= Aim of the task =
Locate the word "turquesa" in the entries below, then gather every line that holds it.

= Exercise input =
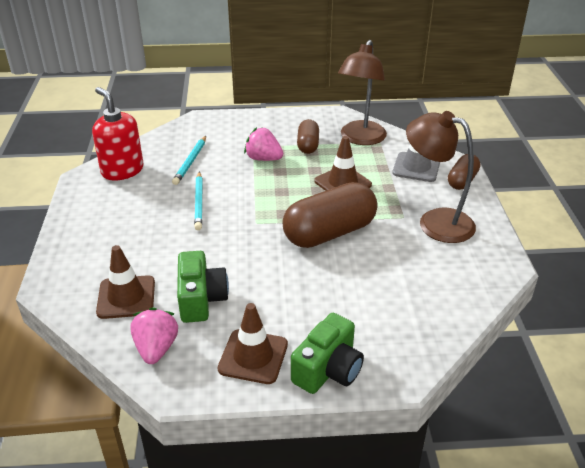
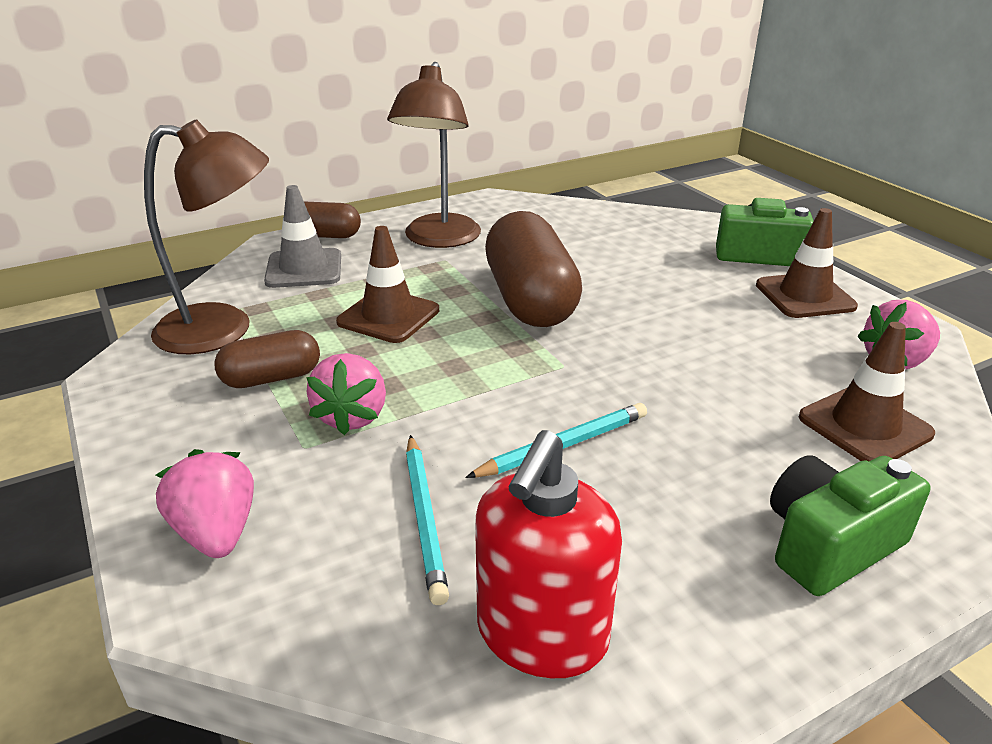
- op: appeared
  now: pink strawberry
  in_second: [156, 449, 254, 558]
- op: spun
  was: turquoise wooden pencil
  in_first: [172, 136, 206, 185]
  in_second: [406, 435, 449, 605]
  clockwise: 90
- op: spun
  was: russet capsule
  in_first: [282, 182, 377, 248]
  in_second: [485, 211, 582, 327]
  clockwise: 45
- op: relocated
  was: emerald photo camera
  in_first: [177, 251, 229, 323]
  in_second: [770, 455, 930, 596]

==

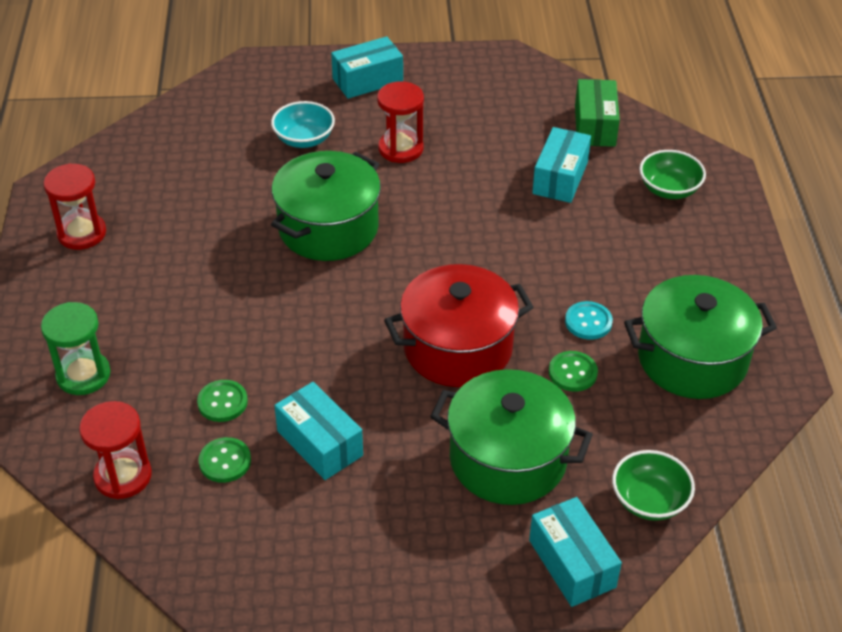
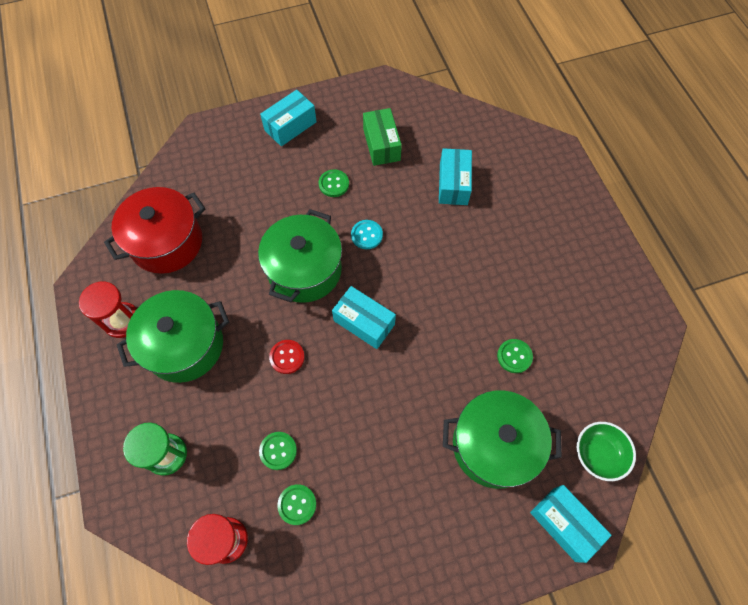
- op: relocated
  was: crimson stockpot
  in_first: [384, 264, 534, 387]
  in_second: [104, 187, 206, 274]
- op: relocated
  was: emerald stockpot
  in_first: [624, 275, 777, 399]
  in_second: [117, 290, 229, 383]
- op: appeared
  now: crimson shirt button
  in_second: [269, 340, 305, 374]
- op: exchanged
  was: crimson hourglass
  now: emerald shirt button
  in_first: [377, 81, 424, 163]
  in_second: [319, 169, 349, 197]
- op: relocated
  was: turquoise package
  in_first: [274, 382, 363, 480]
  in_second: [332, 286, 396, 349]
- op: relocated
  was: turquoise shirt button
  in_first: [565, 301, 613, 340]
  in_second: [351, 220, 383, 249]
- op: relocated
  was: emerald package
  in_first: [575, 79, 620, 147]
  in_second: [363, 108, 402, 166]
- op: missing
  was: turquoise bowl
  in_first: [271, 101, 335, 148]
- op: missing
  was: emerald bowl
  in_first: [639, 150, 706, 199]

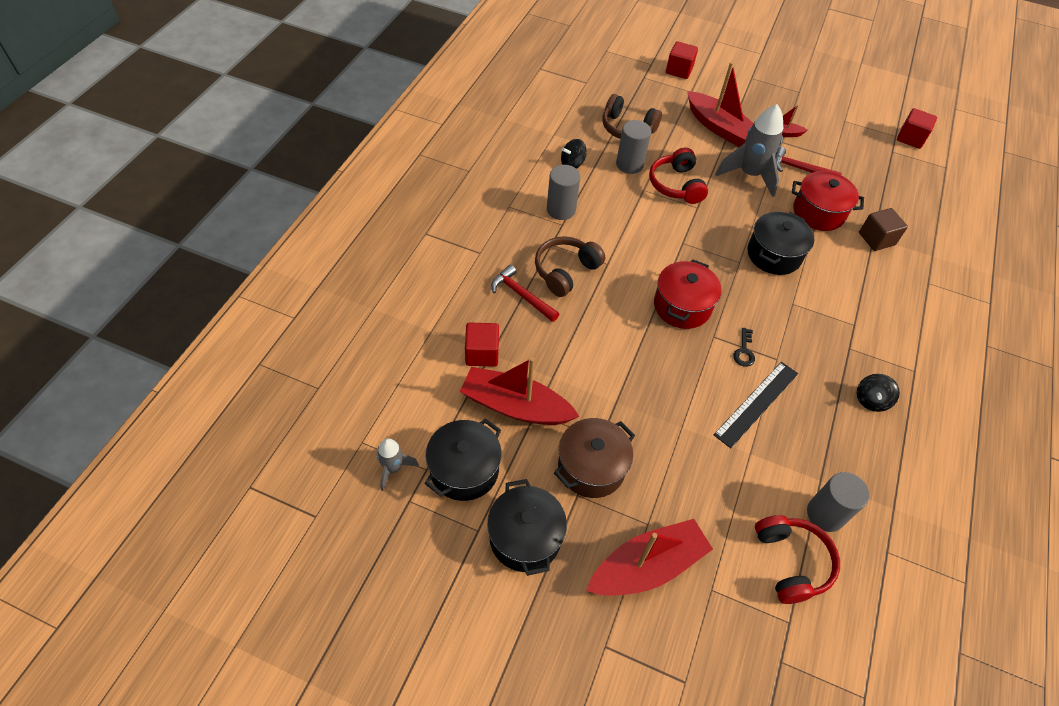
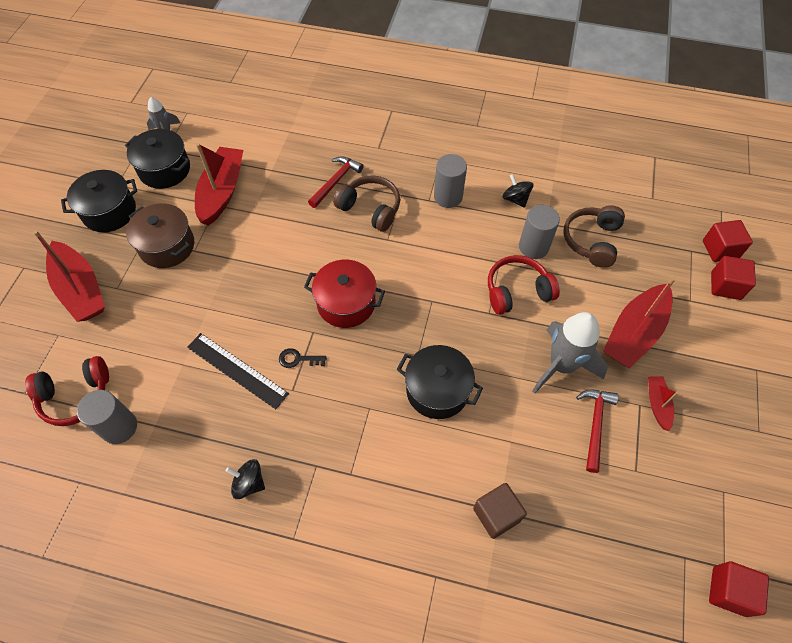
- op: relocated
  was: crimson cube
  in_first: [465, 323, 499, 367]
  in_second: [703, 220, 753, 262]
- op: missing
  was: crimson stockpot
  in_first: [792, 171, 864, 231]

---

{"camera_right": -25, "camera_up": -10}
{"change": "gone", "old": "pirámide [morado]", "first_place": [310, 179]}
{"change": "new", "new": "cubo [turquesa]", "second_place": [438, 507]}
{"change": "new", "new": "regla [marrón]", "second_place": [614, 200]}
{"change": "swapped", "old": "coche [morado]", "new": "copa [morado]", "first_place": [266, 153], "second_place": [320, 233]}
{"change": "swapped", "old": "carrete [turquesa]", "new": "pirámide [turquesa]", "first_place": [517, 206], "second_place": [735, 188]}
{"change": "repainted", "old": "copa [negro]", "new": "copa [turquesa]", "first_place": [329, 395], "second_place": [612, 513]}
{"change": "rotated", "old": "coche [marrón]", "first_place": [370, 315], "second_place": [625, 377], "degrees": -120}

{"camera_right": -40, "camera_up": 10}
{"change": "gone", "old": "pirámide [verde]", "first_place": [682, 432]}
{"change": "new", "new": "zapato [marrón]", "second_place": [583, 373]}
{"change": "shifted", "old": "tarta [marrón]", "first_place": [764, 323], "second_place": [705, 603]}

= Expected answer =
{"change": "new", "new": "cubo [turquesa]", "second_place": [438, 507]}
{"change": "swapped", "old": "carrete [turquesa]", "new": "pirámide [turquesa]", "first_place": [517, 206], "second_place": [735, 188]}
{"change": "repainted", "old": "copa [negro]", "new": "copa [turquesa]", "first_place": [329, 395], "second_place": [612, 513]}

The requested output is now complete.